- _WHAT TO DO_
The copy you give must match the records exactly, except that it holds no images.
[MATERIAL SHOWN Boundary: Start]
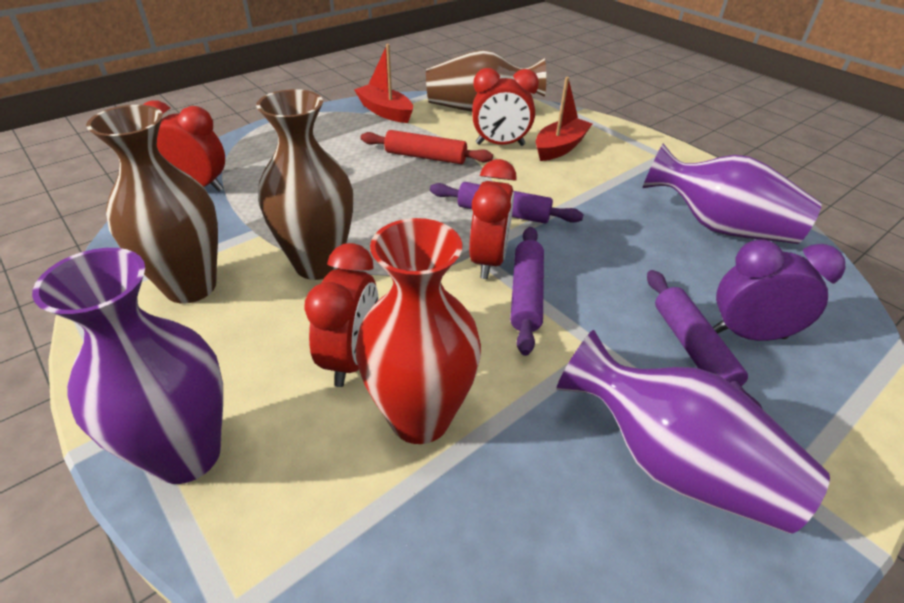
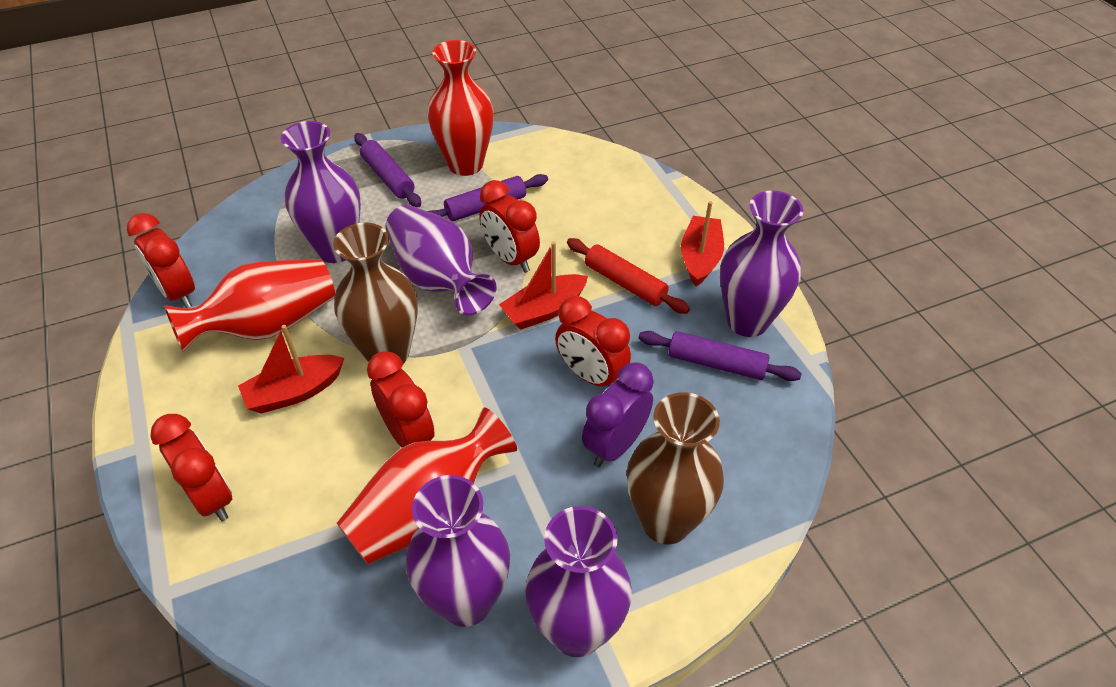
brown vase: 3 -> 2
purple vase: 3 -> 5
red boat: 2 -> 3
red clock: 4 -> 5
red vase: 1 -> 3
[MATERIAL SHOWN Boundary: End]
- _FINISHED TASK_
brown vase: 3 -> 2
purple vase: 3 -> 5
red boat: 2 -> 3
red clock: 4 -> 5
red vase: 1 -> 3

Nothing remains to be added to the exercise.